## DATASET EXCERPT

>>>>

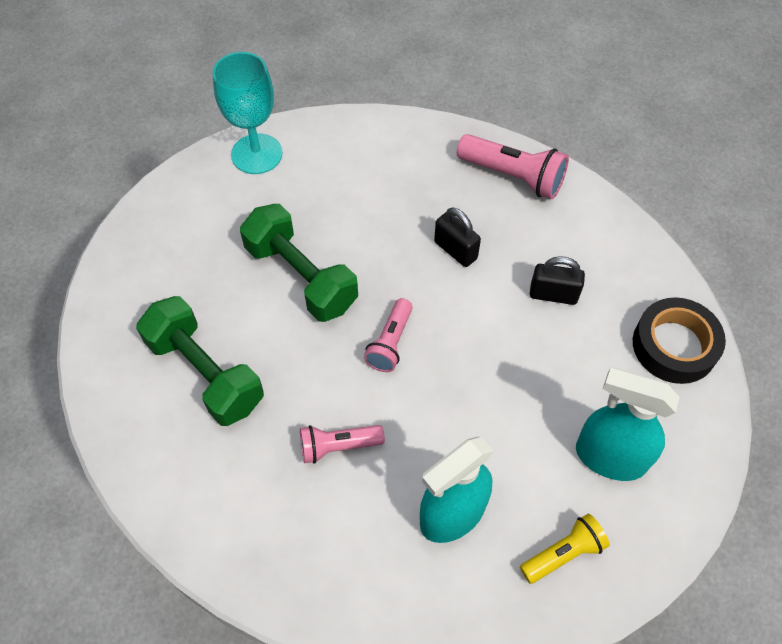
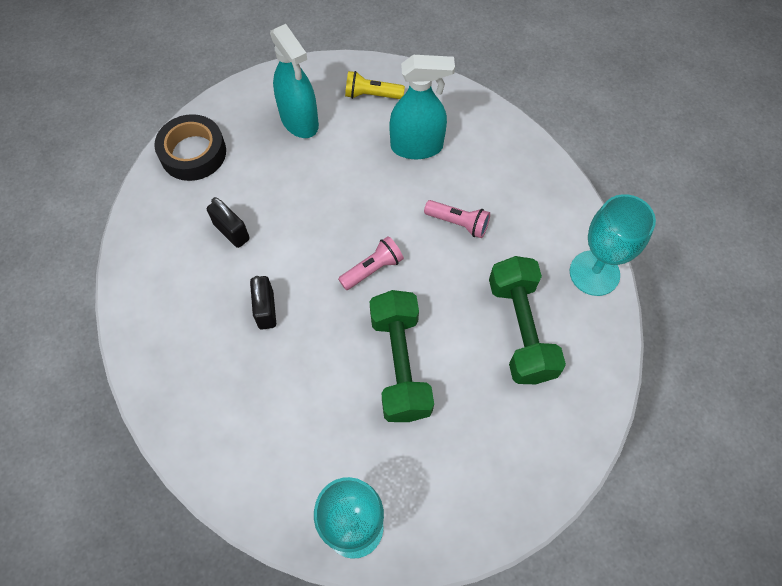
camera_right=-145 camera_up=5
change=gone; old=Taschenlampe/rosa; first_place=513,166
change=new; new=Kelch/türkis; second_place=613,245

<<<<

Using the listing above, show every line that includes the string "change".

## SOLUTION
change=gone; old=Taschenlampe/rosa; first_place=513,166
change=new; new=Kelch/türkis; second_place=613,245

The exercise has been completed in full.